YOUR OBJECTIVE
Repeat precisely the span of lines below that opens with the line containing "cyan cross: (962, 740) -> (859, 1063), moved" and closes with the line containing "orange diamond: (35, 436) -> (87, 346), moved", both included.

======== SOURCE DATA ========

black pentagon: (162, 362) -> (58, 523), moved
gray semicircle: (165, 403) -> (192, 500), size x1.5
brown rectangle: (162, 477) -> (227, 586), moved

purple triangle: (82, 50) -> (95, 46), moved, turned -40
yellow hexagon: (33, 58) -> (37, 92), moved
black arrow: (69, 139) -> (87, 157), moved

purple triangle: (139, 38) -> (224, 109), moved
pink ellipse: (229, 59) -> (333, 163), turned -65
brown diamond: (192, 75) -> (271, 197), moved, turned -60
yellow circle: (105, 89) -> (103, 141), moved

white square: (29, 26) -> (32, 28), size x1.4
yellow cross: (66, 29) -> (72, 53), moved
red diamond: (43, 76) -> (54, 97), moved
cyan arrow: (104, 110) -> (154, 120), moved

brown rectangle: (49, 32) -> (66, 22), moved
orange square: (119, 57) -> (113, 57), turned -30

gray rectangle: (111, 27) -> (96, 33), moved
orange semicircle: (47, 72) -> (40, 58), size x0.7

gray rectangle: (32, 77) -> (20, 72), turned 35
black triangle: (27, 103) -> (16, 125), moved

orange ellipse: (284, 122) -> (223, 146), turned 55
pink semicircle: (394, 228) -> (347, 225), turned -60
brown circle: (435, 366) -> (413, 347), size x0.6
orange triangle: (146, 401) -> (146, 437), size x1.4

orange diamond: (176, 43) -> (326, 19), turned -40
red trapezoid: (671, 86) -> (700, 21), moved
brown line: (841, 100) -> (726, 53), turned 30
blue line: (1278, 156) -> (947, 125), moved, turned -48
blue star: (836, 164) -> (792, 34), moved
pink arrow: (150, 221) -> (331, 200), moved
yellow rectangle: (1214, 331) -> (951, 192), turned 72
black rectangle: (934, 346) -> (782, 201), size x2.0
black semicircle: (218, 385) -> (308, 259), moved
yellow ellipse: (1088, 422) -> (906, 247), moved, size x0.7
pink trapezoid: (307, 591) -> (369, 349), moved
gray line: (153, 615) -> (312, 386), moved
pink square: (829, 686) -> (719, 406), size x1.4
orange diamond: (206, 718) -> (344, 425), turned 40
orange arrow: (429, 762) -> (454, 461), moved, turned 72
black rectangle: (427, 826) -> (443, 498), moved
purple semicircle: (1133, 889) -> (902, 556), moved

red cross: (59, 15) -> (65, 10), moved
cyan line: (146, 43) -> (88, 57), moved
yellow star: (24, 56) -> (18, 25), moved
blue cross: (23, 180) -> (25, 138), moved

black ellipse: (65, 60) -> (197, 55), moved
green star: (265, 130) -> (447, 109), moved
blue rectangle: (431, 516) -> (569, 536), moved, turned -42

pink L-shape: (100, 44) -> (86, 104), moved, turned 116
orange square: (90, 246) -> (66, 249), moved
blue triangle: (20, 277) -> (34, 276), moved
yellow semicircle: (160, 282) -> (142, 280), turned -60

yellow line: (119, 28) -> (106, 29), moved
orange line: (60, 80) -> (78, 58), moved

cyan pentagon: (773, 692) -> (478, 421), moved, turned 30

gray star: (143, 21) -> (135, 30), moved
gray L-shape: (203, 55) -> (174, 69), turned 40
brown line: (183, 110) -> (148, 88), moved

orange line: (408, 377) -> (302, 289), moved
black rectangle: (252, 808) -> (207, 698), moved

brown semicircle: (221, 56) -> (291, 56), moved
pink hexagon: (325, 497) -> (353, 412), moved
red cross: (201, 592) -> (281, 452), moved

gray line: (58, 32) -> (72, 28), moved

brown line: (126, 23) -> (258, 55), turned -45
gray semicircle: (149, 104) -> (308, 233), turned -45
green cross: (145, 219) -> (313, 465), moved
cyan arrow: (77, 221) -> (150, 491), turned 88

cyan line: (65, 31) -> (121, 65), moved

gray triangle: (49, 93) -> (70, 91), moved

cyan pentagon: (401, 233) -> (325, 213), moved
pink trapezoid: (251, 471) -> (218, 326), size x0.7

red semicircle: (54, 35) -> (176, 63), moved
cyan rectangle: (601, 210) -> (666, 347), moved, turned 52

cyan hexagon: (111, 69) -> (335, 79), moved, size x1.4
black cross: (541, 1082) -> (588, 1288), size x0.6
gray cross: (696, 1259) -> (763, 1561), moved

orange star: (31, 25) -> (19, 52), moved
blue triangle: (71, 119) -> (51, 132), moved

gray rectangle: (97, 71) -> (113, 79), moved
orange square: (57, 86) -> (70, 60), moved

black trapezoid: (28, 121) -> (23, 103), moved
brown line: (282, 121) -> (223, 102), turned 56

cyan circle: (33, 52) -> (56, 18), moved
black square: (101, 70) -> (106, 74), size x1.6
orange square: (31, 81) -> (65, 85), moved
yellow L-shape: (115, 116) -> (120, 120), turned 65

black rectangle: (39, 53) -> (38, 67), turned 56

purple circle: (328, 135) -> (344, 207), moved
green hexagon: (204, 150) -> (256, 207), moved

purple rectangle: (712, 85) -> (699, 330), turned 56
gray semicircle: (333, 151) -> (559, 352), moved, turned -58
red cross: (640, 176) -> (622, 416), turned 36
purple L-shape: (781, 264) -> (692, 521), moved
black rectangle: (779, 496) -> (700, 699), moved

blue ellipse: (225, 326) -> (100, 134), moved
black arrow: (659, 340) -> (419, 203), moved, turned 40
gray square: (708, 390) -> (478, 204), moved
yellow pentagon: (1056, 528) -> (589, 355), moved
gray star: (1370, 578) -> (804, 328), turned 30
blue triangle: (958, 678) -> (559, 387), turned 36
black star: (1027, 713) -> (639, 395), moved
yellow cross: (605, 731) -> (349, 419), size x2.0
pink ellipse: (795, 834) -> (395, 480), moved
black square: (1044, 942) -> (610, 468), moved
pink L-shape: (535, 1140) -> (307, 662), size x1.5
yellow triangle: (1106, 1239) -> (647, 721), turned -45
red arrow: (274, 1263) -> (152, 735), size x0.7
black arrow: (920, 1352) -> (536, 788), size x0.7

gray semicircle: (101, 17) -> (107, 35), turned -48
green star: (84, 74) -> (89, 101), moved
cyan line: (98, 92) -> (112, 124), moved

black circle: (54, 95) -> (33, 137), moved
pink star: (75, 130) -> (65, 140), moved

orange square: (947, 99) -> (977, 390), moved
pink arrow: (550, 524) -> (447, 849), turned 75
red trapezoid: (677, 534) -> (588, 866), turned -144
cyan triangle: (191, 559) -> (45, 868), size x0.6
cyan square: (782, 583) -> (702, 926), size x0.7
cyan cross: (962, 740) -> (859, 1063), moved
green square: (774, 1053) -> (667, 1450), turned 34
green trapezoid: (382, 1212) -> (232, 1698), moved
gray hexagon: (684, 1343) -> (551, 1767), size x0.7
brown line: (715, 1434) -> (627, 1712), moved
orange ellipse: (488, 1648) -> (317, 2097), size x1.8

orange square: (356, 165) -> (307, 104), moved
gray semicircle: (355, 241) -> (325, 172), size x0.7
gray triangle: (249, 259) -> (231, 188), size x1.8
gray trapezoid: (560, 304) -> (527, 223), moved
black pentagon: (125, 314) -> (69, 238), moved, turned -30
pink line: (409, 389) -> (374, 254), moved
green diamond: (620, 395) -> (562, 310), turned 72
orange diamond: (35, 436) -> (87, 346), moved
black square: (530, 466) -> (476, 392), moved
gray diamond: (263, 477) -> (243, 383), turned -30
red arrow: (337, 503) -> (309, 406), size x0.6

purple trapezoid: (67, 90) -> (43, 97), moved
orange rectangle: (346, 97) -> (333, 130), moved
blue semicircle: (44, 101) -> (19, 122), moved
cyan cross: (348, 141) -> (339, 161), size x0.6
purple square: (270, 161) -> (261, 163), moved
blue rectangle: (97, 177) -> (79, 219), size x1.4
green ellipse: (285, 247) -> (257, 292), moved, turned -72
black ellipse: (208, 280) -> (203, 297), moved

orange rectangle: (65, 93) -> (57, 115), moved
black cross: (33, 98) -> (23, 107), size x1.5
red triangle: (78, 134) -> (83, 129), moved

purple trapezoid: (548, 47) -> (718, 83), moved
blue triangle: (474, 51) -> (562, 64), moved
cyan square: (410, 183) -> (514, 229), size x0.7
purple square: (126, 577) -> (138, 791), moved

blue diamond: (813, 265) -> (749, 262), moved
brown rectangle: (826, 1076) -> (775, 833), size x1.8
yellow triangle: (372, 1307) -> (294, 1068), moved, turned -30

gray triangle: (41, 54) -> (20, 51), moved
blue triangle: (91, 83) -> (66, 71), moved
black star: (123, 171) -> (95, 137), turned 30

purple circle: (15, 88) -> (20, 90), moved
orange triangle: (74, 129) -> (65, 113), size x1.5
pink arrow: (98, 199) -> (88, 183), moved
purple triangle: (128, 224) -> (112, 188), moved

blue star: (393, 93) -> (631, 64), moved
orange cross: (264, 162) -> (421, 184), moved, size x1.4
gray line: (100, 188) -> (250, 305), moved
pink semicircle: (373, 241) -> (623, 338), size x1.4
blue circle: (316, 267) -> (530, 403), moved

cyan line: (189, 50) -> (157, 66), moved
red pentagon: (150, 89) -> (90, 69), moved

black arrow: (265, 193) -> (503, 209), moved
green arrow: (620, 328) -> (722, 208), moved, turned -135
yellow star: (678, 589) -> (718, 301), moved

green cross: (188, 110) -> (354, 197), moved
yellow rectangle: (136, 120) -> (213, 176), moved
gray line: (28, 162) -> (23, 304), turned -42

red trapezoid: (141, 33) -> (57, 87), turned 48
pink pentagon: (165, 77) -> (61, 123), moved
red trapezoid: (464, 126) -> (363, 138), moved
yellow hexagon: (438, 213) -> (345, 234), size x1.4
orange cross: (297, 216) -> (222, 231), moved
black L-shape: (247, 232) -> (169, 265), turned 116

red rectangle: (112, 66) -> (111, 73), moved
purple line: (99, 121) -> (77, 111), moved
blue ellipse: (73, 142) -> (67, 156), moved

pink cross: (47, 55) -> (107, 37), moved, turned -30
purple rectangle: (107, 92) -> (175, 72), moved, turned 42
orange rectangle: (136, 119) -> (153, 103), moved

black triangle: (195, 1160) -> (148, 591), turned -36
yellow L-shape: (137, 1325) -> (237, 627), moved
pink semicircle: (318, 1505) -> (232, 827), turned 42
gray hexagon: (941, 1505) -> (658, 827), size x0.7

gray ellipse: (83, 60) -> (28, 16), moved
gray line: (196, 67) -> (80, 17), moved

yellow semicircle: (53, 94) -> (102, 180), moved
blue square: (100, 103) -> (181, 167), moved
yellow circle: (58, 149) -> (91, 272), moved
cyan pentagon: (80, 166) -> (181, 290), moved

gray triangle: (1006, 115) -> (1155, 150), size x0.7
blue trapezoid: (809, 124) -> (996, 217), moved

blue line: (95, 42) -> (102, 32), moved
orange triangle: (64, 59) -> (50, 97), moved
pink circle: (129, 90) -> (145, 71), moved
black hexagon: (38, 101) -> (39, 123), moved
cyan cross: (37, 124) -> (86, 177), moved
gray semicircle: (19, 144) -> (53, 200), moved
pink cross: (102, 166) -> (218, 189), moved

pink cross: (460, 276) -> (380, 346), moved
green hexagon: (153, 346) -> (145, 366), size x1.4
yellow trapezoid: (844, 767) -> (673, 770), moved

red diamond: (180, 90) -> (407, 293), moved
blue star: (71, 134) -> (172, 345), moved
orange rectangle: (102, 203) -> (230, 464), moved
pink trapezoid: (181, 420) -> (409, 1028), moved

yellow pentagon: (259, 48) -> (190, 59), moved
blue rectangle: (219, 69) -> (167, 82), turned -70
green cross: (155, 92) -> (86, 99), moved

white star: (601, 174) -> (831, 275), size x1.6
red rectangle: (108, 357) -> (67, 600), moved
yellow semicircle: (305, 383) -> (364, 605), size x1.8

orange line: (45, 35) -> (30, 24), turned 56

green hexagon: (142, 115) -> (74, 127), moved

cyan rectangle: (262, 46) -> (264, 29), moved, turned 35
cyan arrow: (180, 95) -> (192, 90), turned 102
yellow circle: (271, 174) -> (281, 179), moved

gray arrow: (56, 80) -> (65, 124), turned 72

========

SOLUTION
cyan cross: (962, 740) -> (859, 1063), moved
green square: (774, 1053) -> (667, 1450), turned 34
green trapezoid: (382, 1212) -> (232, 1698), moved
gray hexagon: (684, 1343) -> (551, 1767), size x0.7
brown line: (715, 1434) -> (627, 1712), moved
orange ellipse: (488, 1648) -> (317, 2097), size x1.8

orange square: (356, 165) -> (307, 104), moved
gray semicircle: (355, 241) -> (325, 172), size x0.7
gray triangle: (249, 259) -> (231, 188), size x1.8
gray trapezoid: (560, 304) -> (527, 223), moved
black pentagon: (125, 314) -> (69, 238), moved, turned -30
pink line: (409, 389) -> (374, 254), moved
green diamond: (620, 395) -> (562, 310), turned 72
orange diamond: (35, 436) -> (87, 346), moved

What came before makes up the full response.